• [Brief]:
From the entries below, please output exactly the lines starting at the one containing "ENC2 pin CLK: GP19 -> GP17" and ending at the one containing "BT1 pin TXD: D1 -> D3", both included.
───── Records for processing ─────
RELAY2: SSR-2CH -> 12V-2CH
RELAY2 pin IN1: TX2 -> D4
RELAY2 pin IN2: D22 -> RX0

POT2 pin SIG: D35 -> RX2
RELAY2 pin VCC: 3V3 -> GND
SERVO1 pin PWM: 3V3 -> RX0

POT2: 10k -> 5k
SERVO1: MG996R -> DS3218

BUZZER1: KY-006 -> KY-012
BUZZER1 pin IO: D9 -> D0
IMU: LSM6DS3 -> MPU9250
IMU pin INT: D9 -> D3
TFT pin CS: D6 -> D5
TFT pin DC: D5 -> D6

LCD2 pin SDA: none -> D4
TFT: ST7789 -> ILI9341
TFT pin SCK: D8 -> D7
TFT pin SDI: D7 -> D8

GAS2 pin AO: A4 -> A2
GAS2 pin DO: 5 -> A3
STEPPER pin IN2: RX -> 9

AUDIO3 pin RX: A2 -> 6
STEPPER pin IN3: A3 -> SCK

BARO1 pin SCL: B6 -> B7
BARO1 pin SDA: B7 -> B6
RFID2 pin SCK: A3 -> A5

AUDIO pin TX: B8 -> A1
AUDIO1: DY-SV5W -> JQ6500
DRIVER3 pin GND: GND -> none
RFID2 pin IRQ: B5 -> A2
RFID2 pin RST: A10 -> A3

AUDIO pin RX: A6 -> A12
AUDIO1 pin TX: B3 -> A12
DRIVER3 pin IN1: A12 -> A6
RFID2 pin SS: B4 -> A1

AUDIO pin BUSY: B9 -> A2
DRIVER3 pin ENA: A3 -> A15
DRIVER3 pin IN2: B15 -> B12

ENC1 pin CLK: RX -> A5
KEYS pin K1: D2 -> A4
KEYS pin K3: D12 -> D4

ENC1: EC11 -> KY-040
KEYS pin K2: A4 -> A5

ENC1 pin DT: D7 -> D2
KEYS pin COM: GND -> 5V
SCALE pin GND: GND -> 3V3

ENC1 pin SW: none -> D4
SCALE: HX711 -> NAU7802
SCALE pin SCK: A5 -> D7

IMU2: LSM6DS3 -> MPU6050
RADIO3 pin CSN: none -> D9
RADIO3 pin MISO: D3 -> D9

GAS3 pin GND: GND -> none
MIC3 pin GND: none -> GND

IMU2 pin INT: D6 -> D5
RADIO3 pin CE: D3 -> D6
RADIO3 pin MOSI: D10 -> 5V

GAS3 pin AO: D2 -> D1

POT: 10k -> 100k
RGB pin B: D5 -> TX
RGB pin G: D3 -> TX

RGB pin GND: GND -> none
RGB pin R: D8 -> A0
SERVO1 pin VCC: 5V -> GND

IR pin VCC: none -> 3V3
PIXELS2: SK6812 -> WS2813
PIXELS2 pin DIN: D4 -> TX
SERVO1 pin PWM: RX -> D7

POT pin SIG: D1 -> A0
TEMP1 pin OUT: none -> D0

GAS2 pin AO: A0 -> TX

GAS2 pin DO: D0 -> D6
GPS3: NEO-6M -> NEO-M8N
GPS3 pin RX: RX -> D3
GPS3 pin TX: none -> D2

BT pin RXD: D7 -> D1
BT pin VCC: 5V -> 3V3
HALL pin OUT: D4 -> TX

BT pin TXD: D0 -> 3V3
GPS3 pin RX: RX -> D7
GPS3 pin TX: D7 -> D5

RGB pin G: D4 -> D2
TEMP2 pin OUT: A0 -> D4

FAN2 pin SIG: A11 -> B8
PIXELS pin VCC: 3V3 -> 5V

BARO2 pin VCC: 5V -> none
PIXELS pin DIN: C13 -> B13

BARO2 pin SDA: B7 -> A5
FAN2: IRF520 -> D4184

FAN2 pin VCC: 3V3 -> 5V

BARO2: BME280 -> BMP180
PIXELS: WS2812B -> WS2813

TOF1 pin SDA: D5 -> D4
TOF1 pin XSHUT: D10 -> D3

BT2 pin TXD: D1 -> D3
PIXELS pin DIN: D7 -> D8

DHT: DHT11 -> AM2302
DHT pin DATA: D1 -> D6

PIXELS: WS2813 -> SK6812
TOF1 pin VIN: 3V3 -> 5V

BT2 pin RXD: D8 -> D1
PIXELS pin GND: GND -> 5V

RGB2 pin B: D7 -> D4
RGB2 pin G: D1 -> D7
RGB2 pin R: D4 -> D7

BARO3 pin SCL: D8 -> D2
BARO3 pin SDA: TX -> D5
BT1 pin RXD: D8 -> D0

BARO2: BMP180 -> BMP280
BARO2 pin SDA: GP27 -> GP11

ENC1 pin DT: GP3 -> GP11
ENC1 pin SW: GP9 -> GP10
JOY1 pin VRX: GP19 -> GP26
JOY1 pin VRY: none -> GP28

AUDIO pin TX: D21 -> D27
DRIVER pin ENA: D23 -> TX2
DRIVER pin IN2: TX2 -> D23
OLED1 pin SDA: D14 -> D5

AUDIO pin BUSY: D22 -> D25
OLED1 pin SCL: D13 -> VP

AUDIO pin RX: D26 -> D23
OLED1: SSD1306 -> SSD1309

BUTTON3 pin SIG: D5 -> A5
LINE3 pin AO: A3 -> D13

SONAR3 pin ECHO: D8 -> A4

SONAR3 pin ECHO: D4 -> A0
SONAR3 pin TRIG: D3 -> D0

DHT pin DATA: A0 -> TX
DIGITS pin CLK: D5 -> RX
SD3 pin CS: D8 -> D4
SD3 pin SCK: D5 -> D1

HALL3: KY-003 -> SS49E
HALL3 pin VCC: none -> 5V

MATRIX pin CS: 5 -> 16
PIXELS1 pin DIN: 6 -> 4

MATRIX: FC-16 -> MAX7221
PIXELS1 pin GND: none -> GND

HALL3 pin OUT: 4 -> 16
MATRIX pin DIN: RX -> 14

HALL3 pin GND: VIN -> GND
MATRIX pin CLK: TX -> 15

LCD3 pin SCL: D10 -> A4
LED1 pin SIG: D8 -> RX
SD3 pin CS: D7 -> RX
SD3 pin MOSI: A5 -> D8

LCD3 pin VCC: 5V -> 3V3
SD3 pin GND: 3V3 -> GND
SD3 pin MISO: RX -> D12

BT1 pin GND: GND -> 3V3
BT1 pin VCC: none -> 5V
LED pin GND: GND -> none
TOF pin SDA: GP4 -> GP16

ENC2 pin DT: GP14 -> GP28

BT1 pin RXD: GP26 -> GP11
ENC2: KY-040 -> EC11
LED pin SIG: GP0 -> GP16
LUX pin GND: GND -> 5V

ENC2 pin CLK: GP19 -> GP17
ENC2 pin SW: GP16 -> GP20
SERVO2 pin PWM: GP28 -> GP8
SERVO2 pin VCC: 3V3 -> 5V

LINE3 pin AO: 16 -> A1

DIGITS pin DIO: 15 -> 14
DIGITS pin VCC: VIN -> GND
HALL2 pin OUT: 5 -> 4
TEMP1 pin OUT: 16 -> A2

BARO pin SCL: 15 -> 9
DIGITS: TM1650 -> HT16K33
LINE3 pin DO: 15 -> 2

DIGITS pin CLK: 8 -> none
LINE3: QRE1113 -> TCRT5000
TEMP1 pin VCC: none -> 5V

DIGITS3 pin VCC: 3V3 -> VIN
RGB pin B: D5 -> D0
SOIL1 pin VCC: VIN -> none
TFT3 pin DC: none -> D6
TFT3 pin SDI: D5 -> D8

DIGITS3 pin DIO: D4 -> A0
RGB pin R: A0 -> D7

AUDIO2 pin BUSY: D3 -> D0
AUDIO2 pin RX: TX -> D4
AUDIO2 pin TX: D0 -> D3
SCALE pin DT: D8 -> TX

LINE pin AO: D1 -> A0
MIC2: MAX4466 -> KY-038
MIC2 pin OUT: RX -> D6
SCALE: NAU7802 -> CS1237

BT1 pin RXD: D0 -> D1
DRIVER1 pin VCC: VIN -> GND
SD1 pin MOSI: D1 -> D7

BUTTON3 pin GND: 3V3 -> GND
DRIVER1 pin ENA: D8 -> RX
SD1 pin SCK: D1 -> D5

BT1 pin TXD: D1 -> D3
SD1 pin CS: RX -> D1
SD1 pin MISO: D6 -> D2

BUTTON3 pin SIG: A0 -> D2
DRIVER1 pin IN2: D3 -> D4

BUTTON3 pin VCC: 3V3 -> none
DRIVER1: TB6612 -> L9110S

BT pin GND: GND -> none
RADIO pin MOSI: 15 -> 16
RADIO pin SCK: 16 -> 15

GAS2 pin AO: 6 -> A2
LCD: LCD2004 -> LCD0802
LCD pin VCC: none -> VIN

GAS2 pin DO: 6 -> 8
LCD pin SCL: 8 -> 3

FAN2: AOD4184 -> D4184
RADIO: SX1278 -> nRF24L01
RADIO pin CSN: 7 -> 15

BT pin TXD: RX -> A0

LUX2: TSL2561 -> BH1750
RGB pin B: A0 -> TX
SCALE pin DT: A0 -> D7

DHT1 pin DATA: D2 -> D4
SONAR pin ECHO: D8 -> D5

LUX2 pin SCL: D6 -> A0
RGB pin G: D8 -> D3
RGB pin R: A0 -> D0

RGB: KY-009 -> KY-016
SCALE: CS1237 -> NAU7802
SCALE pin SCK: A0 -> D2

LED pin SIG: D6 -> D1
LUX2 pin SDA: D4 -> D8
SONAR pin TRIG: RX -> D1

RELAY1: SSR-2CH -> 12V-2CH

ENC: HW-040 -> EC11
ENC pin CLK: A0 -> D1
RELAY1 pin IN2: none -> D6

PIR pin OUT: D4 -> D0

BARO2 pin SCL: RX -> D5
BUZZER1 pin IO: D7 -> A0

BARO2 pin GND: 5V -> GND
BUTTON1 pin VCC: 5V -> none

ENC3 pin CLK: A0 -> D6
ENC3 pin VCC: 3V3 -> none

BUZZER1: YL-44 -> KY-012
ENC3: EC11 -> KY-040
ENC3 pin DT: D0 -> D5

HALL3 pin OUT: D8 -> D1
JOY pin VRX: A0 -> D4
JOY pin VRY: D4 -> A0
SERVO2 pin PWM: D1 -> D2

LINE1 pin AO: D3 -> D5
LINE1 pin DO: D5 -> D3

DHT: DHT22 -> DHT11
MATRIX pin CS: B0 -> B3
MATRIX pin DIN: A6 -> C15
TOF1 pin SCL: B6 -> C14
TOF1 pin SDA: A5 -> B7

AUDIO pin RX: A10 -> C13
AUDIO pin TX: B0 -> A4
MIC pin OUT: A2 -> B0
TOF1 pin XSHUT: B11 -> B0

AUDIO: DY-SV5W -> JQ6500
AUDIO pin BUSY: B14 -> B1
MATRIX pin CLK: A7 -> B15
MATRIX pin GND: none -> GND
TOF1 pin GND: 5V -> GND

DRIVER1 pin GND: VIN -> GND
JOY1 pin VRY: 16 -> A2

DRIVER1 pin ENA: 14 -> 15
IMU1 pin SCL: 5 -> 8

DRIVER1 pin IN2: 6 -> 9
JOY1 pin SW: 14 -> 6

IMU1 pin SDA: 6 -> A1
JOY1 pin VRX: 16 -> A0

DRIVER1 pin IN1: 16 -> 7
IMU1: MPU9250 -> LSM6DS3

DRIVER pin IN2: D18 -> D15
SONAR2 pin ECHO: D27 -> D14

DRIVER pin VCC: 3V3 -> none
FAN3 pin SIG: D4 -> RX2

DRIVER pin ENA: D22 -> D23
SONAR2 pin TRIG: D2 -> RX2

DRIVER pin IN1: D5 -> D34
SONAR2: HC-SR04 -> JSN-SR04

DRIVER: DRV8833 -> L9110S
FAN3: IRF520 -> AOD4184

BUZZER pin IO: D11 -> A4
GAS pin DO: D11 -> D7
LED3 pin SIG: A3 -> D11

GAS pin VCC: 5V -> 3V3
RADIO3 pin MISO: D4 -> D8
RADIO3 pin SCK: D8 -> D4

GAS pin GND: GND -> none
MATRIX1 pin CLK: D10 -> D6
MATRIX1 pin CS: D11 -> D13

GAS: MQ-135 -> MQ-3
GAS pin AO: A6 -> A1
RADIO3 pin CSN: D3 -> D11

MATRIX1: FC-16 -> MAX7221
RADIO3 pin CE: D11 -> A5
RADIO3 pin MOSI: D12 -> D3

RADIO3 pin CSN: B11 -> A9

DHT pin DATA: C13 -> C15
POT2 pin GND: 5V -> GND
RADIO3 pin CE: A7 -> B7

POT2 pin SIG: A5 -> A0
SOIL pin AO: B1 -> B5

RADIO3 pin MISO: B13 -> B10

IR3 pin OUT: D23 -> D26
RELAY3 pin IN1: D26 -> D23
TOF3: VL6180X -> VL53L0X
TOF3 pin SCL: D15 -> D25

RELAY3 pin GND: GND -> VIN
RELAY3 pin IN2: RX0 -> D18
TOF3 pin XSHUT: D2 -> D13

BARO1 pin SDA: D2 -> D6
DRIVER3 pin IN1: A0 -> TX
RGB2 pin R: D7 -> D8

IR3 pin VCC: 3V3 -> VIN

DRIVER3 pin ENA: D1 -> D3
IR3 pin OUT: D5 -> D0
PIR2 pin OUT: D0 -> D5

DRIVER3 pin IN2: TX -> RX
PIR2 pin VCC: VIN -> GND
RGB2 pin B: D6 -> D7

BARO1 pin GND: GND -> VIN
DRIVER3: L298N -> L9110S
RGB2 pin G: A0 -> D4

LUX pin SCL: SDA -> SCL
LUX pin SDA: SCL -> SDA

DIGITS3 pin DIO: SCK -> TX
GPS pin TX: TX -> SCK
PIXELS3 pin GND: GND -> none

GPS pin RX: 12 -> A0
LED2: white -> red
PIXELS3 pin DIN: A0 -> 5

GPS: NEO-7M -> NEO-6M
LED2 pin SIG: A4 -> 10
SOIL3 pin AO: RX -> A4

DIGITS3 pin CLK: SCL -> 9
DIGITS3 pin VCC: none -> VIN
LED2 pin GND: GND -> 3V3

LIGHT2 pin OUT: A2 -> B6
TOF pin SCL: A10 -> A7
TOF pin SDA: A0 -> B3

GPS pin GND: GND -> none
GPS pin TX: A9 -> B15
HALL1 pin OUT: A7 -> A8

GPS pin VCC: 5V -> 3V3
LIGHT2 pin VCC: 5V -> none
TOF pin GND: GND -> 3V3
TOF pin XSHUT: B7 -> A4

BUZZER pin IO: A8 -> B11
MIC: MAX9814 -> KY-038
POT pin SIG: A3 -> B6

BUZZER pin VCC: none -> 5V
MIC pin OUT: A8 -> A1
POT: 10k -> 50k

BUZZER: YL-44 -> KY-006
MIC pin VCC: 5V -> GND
─────
• [Response to the task]:
ENC2 pin CLK: GP19 -> GP17
ENC2 pin SW: GP16 -> GP20
SERVO2 pin PWM: GP28 -> GP8
SERVO2 pin VCC: 3V3 -> 5V

LINE3 pin AO: 16 -> A1

DIGITS pin DIO: 15 -> 14
DIGITS pin VCC: VIN -> GND
HALL2 pin OUT: 5 -> 4
TEMP1 pin OUT: 16 -> A2

BARO pin SCL: 15 -> 9
DIGITS: TM1650 -> HT16K33
LINE3 pin DO: 15 -> 2

DIGITS pin CLK: 8 -> none
LINE3: QRE1113 -> TCRT5000
TEMP1 pin VCC: none -> 5V

DIGITS3 pin VCC: 3V3 -> VIN
RGB pin B: D5 -> D0
SOIL1 pin VCC: VIN -> none
TFT3 pin DC: none -> D6
TFT3 pin SDI: D5 -> D8

DIGITS3 pin DIO: D4 -> A0
RGB pin R: A0 -> D7

AUDIO2 pin BUSY: D3 -> D0
AUDIO2 pin RX: TX -> D4
AUDIO2 pin TX: D0 -> D3
SCALE pin DT: D8 -> TX

LINE pin AO: D1 -> A0
MIC2: MAX4466 -> KY-038
MIC2 pin OUT: RX -> D6
SCALE: NAU7802 -> CS1237

BT1 pin RXD: D0 -> D1
DRIVER1 pin VCC: VIN -> GND
SD1 pin MOSI: D1 -> D7

BUTTON3 pin GND: 3V3 -> GND
DRIVER1 pin ENA: D8 -> RX
SD1 pin SCK: D1 -> D5

BT1 pin TXD: D1 -> D3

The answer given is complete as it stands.